Which lines in the entries below contain the string "DGND"? Show each of them in full.

####################

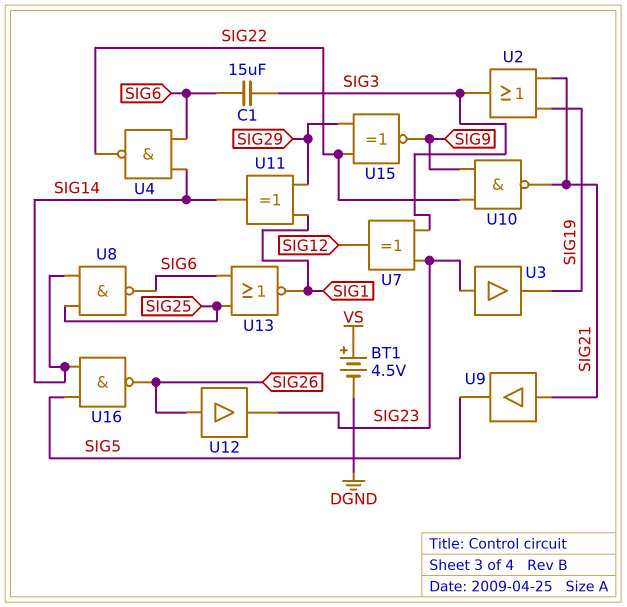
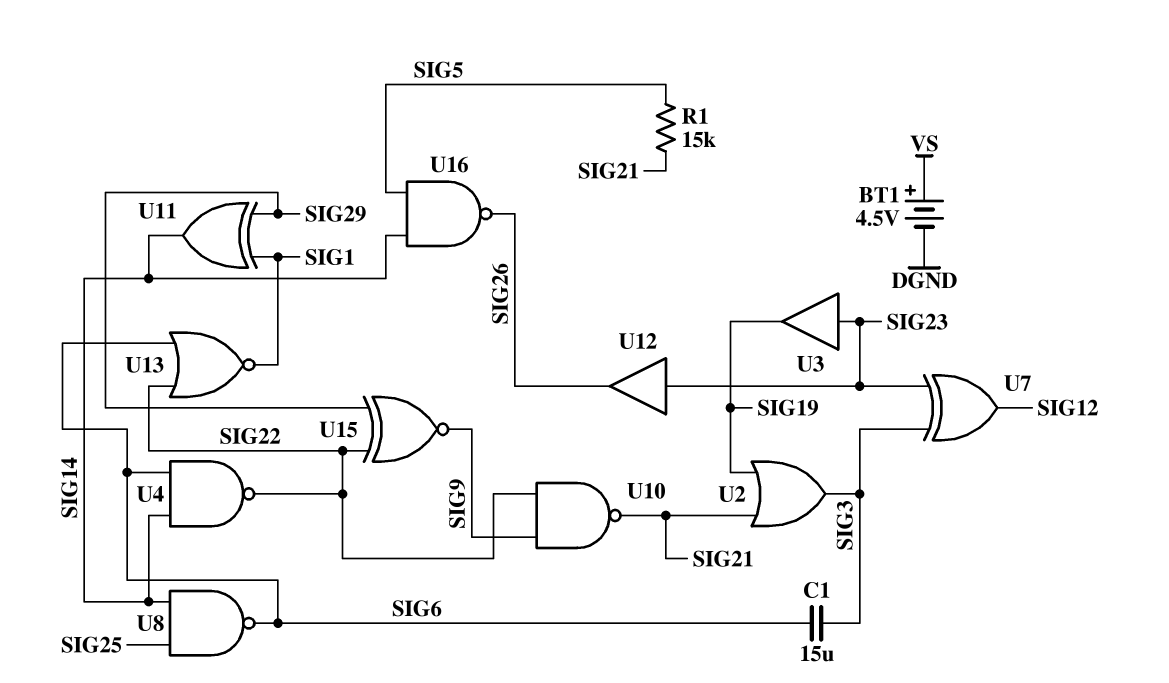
R1: none -> 15k (SIG5, SIG21)
U9: buffer (in SIG21, out SIG5) -> none
U12: buffer (in SIG26, out SIG23) -> buffer (in SIG23, out SIG26)
U13: NOR (in SIG6, in SIG25, out SIG1) -> NOR (in SIG6, in SIG22, out SIG1)

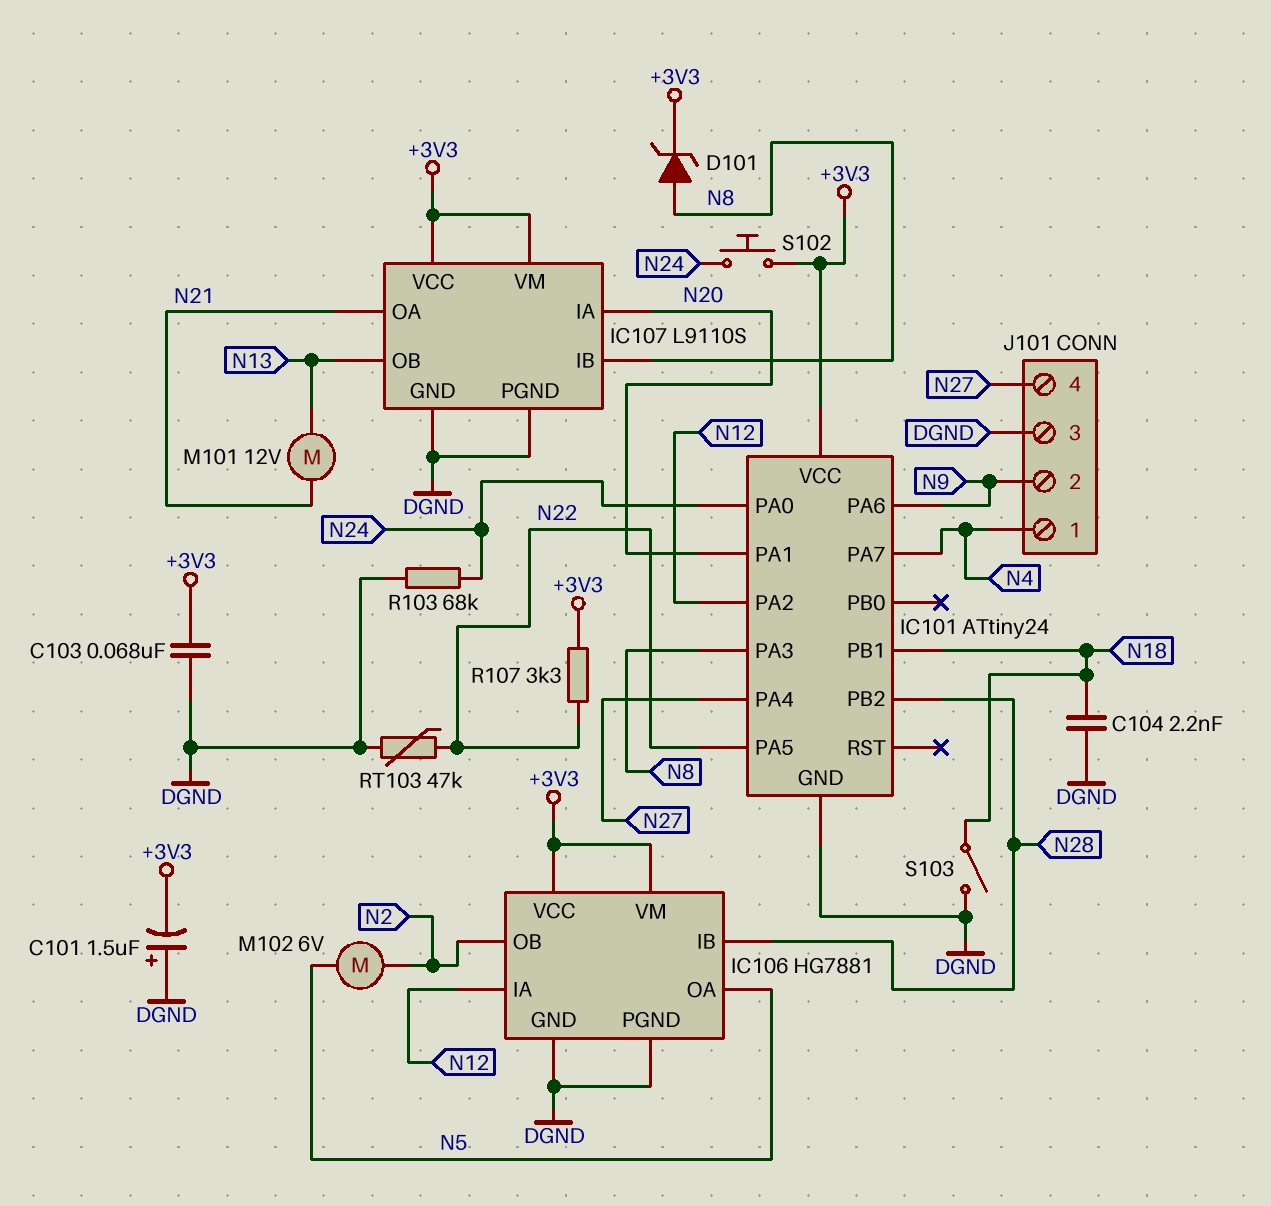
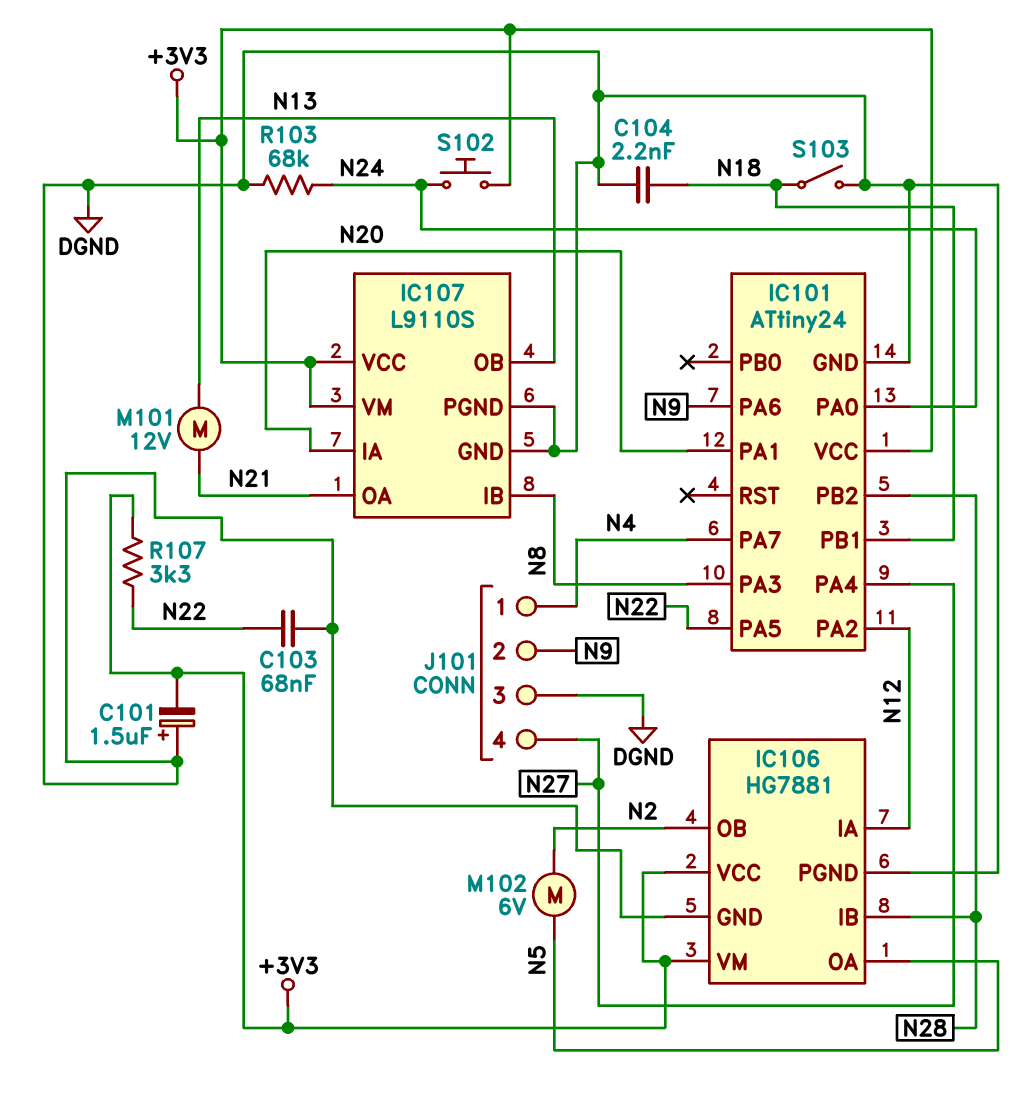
C103: 68nF (+3V3, DGND) -> 68nF (DGND, N22)
D101: zener (A N8, K +3V3) -> none
RT103: 47k (DGND, N22) -> none

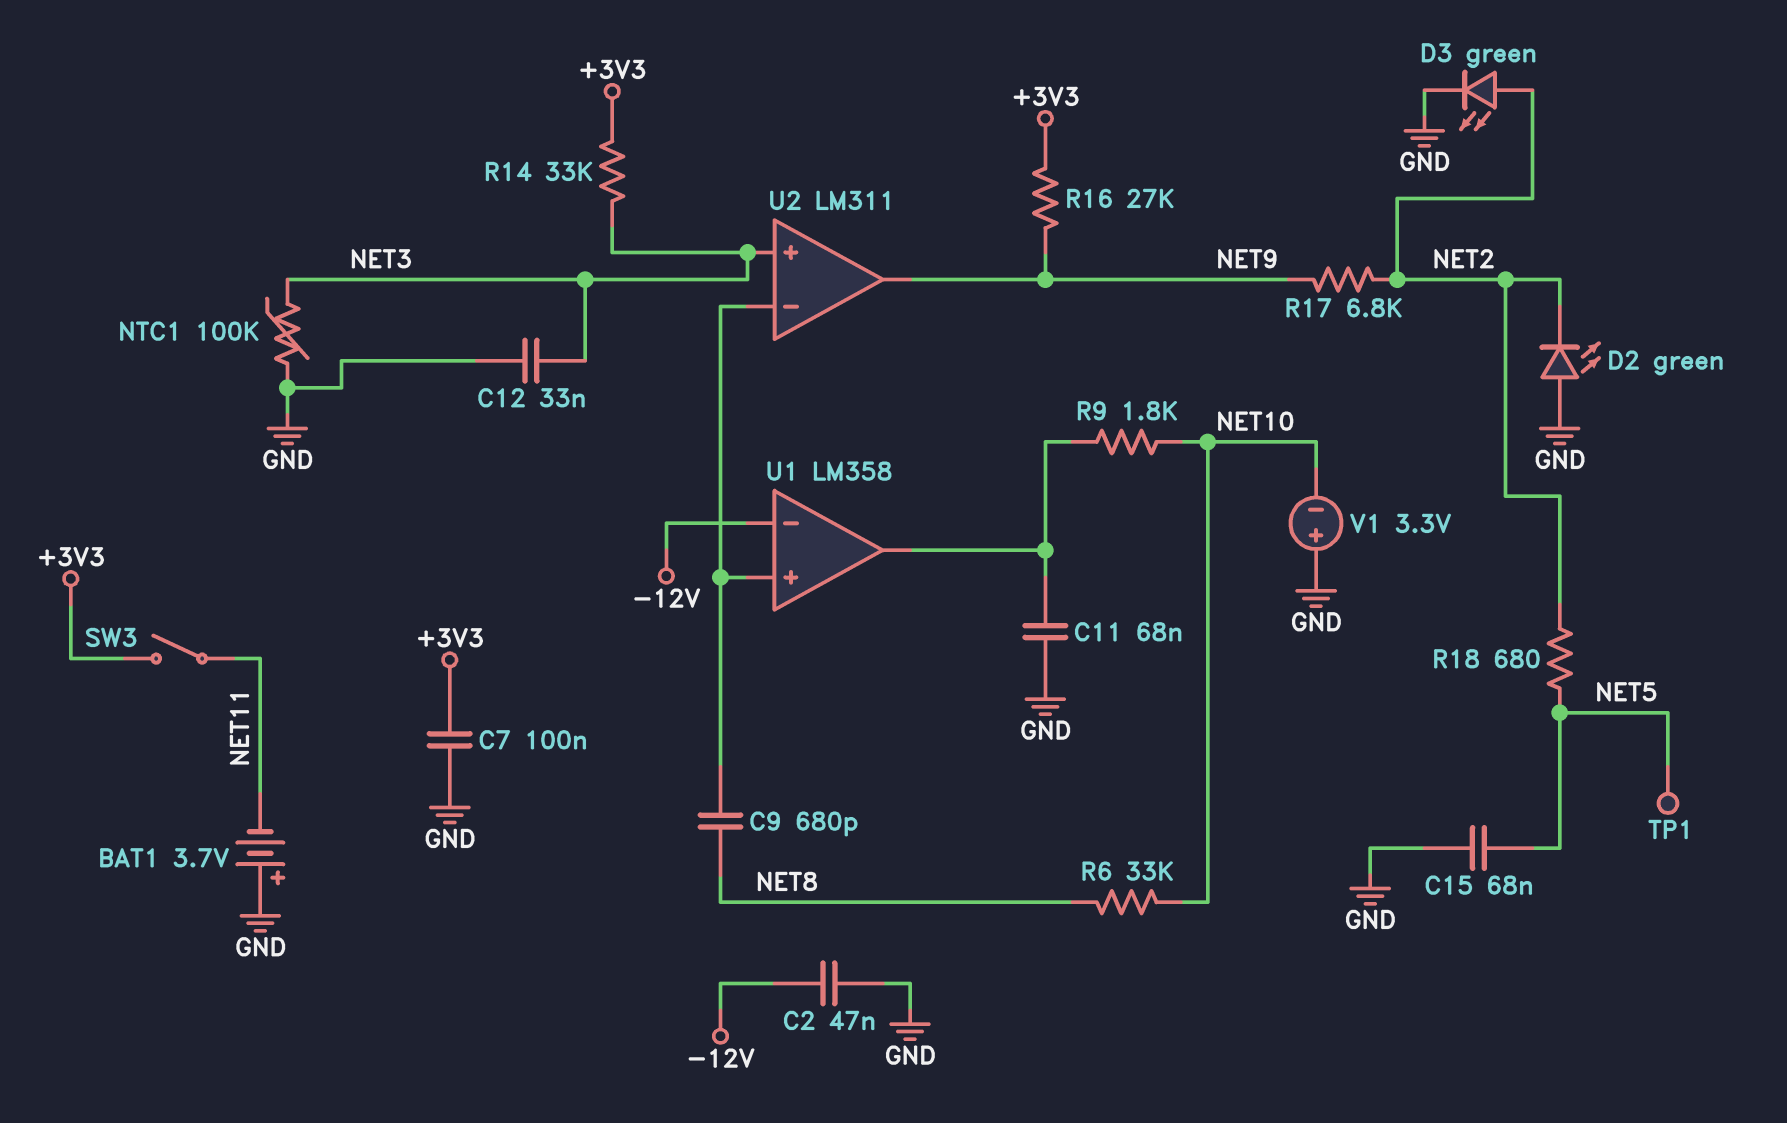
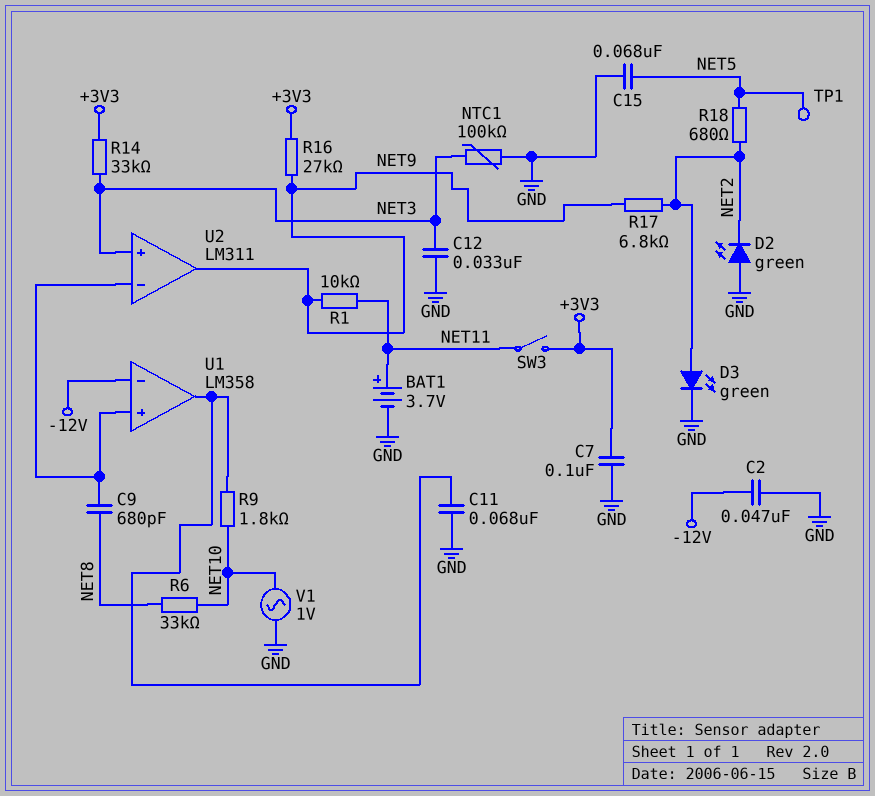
BAT1: 3.7V (plus GND, minus NET11) -> 3.7V (plus NET11, minus GND)
R1: none -> 10k (NET9, NET11)
V1: 3.3V (plus GND, minus NET10) -> AC 1V (GND, NET10)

####################

--- Answer space ---
C103: 68nF (+3V3, DGND) -> 68nF (DGND, N22)
RT103: 47k (DGND, N22) -> none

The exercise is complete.